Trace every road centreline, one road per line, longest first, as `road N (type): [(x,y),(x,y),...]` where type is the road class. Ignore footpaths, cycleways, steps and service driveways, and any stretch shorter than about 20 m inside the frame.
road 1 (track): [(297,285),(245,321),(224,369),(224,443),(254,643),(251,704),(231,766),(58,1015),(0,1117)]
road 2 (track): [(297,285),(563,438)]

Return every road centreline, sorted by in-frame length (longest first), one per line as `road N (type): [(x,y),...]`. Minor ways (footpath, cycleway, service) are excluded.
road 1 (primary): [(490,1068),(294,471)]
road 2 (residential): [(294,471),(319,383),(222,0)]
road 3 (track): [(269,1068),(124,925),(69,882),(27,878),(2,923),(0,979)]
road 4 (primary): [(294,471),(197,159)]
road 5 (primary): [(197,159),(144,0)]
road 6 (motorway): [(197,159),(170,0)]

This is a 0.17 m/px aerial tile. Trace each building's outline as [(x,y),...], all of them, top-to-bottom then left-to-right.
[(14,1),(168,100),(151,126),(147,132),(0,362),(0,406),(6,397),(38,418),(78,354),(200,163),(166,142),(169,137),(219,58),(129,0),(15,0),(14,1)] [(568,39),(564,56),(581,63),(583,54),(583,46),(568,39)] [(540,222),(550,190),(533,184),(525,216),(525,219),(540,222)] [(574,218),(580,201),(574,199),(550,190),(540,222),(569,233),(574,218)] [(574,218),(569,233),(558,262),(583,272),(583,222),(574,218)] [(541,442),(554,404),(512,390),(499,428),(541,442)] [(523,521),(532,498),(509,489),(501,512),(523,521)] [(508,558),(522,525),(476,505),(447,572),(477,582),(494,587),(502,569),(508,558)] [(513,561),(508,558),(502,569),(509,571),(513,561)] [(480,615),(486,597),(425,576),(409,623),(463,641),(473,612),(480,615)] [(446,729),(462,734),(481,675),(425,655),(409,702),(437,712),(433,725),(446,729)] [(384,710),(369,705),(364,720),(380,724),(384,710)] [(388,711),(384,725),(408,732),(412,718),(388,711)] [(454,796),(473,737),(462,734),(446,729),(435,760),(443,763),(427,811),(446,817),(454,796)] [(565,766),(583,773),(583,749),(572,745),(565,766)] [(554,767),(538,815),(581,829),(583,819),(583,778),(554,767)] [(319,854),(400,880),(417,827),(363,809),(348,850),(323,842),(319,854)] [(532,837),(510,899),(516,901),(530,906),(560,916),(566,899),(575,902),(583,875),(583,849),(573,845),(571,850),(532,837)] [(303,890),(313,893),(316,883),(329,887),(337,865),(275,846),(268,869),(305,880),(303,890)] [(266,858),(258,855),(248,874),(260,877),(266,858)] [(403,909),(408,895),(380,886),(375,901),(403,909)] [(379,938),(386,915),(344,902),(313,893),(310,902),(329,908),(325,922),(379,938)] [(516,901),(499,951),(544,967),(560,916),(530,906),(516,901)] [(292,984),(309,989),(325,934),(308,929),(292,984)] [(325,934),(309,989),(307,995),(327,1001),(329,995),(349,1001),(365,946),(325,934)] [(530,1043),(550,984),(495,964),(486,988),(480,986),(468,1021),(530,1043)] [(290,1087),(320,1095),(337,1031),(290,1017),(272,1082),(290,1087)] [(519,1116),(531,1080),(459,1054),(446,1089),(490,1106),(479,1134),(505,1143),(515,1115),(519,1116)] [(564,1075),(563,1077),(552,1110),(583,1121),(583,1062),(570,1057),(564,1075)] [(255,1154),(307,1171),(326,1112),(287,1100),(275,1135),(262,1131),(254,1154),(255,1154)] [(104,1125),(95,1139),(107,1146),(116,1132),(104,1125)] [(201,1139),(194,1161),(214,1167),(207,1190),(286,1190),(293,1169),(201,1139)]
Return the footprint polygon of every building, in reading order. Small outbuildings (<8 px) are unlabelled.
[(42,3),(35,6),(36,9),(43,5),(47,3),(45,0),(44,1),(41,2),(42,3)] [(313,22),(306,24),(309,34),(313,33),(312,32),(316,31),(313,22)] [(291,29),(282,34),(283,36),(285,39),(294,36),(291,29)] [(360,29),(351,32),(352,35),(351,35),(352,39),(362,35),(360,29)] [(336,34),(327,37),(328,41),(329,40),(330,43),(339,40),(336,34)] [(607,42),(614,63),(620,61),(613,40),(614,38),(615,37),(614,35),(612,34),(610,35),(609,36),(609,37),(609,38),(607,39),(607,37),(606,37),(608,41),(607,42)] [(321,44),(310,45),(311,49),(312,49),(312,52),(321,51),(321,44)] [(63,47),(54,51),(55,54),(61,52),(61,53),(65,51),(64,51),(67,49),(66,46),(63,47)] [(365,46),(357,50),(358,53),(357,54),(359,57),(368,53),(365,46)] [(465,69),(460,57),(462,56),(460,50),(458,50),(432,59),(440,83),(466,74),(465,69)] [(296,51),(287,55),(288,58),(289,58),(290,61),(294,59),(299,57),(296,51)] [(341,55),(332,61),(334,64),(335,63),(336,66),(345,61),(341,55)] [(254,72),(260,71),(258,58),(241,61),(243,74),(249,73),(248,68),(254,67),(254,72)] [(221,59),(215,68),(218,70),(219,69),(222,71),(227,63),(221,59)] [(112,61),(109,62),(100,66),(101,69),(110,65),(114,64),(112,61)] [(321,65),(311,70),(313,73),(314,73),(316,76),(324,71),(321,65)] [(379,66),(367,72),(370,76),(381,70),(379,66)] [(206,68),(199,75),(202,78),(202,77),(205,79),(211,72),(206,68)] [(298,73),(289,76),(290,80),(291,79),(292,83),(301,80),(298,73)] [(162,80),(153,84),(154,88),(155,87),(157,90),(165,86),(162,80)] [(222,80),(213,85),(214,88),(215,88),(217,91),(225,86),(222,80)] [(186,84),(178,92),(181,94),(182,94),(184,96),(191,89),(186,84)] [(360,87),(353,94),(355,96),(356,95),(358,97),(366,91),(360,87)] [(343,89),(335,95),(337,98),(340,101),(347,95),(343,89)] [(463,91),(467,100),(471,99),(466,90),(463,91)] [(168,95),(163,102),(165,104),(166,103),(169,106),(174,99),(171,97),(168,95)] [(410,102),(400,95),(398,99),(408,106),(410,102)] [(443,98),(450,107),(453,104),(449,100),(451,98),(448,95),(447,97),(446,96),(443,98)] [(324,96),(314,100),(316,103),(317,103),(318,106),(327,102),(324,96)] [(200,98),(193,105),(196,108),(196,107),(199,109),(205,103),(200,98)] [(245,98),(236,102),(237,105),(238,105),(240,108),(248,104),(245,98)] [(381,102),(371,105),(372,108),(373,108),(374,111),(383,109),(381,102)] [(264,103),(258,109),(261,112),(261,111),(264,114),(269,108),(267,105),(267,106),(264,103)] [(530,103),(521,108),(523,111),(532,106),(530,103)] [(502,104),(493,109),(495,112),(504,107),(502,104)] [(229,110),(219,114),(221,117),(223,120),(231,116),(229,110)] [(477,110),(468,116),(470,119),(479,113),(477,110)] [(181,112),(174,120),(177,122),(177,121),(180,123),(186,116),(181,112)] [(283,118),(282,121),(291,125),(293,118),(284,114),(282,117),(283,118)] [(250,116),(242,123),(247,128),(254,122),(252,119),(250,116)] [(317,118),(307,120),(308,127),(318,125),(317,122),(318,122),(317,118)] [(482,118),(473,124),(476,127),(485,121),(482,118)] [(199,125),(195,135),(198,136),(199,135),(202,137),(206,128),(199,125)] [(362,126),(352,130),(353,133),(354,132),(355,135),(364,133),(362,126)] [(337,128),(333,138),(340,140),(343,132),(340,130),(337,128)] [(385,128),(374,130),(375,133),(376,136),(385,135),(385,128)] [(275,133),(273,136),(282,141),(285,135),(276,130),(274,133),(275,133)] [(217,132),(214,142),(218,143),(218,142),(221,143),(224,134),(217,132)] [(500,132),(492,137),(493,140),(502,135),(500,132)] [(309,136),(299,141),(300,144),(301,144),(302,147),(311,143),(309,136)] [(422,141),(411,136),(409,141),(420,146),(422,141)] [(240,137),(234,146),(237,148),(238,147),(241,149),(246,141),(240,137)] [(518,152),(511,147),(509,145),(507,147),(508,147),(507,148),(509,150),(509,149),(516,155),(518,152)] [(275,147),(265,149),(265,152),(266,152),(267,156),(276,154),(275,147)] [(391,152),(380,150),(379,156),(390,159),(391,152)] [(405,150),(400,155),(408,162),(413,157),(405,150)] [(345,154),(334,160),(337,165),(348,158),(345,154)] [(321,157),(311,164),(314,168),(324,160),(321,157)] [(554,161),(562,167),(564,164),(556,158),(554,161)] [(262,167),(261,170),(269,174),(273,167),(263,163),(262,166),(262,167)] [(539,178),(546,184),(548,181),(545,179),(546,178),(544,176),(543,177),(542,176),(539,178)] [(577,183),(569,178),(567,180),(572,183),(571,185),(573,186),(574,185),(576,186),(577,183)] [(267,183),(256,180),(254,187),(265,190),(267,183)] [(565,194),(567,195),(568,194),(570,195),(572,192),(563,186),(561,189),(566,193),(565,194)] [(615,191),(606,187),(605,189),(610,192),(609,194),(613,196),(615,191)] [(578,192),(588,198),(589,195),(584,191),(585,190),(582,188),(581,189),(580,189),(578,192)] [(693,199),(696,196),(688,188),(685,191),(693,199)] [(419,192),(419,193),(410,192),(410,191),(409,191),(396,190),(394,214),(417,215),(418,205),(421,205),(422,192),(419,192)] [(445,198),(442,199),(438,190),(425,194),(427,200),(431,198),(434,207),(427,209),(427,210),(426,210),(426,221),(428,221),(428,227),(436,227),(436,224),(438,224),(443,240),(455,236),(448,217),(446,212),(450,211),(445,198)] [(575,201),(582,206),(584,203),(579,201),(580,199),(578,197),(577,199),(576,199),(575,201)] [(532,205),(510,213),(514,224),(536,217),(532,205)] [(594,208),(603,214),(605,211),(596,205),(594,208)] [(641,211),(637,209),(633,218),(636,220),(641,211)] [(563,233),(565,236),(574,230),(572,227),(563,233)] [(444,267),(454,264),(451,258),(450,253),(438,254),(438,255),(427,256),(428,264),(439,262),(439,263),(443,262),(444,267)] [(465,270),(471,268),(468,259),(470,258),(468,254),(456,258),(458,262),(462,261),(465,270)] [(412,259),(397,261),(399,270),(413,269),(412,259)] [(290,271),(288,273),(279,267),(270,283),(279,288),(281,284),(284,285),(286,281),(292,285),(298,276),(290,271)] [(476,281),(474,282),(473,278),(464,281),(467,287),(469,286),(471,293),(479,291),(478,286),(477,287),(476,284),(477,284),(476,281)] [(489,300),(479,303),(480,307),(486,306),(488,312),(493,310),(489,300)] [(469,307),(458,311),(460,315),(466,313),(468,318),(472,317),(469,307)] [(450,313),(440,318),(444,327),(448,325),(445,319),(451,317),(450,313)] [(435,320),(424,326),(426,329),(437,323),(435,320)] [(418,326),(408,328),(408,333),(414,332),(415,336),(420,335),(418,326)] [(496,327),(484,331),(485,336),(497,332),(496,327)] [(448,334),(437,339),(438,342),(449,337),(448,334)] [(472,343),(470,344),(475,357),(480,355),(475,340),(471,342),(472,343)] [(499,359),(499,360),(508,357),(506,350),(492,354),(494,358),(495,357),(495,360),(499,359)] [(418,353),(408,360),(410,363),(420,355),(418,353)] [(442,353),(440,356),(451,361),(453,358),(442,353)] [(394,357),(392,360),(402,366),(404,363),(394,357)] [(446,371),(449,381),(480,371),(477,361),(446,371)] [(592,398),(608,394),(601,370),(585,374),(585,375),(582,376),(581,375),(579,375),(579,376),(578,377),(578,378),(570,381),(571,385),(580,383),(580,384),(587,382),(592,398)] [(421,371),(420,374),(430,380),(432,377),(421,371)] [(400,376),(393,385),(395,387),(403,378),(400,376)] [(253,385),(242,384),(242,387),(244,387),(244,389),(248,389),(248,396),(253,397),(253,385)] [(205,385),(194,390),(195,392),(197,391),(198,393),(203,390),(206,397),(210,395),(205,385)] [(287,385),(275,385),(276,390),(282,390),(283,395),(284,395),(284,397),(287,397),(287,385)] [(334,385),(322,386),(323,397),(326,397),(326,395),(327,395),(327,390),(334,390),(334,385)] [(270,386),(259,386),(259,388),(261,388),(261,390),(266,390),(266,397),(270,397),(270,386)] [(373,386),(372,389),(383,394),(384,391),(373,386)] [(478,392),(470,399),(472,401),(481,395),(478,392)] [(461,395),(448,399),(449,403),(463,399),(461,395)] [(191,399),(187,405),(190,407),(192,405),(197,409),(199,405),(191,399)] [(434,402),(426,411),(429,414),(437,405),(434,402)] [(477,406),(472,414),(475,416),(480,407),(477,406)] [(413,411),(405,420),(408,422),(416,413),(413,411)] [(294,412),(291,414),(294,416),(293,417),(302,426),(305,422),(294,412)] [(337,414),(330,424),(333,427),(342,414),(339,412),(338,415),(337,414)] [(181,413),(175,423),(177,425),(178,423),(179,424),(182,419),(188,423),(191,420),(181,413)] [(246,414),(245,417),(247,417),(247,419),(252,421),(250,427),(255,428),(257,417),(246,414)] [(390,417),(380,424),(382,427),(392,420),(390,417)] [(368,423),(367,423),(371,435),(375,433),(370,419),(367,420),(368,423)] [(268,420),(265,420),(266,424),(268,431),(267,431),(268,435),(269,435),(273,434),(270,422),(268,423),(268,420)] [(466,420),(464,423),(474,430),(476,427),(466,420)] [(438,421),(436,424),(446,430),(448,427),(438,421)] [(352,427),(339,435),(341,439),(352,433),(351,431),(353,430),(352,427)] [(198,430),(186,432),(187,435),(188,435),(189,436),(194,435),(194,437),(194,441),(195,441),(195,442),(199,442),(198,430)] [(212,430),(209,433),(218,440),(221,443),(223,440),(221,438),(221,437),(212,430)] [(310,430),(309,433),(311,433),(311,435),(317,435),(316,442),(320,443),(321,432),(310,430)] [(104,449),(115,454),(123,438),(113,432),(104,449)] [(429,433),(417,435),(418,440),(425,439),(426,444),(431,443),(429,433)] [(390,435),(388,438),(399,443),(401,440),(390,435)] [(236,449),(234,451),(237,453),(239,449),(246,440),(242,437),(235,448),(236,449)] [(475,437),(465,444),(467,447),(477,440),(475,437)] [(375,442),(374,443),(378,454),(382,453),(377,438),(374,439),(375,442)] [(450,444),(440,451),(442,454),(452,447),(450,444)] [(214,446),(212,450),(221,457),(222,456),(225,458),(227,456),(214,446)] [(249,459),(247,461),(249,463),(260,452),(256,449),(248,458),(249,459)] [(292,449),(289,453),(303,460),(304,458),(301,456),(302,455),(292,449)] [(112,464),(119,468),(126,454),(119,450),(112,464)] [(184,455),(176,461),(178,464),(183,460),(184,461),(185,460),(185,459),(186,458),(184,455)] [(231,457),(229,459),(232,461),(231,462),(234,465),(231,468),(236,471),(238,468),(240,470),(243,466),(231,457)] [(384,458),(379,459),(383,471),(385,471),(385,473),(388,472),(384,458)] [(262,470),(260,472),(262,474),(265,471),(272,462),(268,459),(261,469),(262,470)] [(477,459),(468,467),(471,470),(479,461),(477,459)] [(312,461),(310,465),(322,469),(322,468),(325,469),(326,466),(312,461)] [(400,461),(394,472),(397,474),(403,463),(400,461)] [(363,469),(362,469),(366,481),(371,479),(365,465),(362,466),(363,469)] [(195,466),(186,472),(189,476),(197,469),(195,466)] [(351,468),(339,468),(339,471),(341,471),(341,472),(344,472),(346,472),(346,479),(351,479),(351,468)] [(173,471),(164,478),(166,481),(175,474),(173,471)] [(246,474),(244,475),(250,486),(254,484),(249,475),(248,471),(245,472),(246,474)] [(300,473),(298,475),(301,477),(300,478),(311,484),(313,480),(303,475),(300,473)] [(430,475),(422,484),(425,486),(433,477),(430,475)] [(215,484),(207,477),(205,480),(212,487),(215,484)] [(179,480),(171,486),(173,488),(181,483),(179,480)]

**Directions**.
Check each line of the listing for the word "centreline". Report how many lines have it, and nothing more.

**Written response**.
2